• TRY IT:
Using the records below, output the stretch that opens with the line containing "camera: 20 degrees right, 10 degrees up" and closes with the line containing "(695, 189) = (404, 270): orange", exactly and including both lines, with nothing more.

[Data excerpts]

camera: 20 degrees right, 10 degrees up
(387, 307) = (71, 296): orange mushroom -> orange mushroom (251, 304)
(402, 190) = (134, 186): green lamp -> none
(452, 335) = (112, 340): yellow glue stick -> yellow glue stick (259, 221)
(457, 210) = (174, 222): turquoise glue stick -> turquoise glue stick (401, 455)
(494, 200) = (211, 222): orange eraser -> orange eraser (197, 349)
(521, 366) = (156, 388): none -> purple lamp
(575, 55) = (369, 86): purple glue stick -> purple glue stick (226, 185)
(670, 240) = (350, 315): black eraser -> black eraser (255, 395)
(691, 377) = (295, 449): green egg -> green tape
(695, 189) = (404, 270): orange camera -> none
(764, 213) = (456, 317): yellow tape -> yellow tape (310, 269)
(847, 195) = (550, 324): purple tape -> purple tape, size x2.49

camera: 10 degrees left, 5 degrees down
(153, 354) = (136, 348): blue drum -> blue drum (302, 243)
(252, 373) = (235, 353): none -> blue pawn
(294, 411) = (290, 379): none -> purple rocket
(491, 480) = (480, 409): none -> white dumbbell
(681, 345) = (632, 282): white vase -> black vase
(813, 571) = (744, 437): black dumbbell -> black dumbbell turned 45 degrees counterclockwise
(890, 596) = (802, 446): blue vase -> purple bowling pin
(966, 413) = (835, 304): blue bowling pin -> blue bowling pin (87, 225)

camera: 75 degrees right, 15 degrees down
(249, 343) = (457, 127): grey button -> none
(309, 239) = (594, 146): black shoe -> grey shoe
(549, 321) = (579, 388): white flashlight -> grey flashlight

---

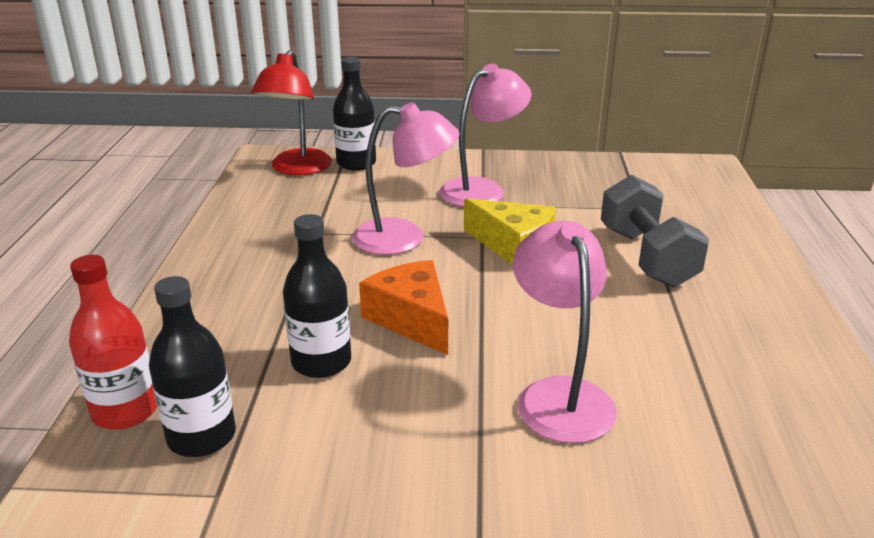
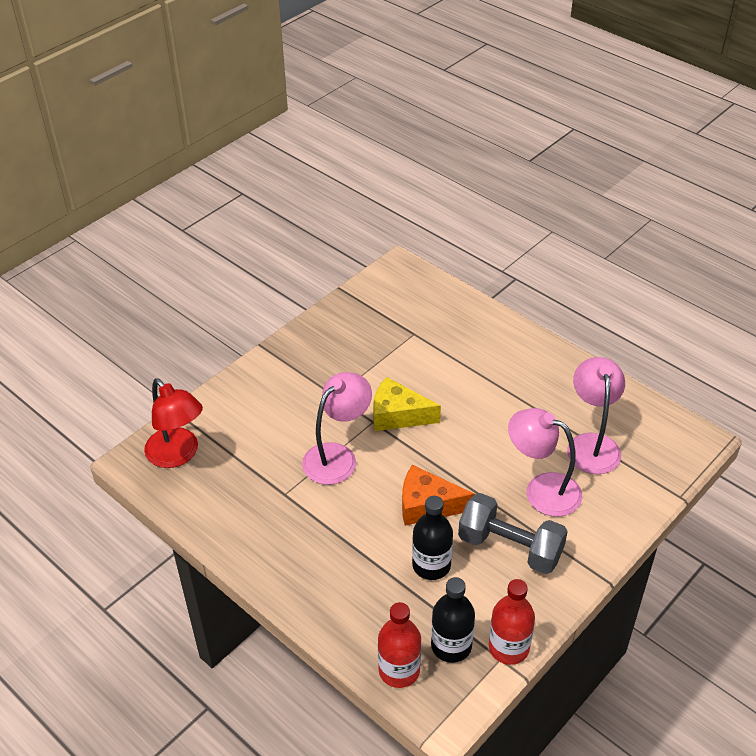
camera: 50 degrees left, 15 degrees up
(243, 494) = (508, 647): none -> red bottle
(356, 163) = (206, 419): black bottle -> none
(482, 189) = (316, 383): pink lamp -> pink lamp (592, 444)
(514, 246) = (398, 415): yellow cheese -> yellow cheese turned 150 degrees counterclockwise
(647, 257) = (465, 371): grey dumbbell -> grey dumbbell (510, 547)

• WRITTEN SOLUTION:
camera: 20 degrees right, 10 degrees up
(387, 307) = (71, 296): orange mushroom -> orange mushroom (251, 304)
(402, 190) = (134, 186): green lamp -> none
(452, 335) = (112, 340): yellow glue stick -> yellow glue stick (259, 221)
(457, 210) = (174, 222): turquoise glue stick -> turquoise glue stick (401, 455)
(494, 200) = (211, 222): orange eraser -> orange eraser (197, 349)
(521, 366) = (156, 388): none -> purple lamp
(575, 55) = (369, 86): purple glue stick -> purple glue stick (226, 185)
(670, 240) = (350, 315): black eraser -> black eraser (255, 395)
(691, 377) = (295, 449): green egg -> green tape
(695, 189) = (404, 270): orange camera -> none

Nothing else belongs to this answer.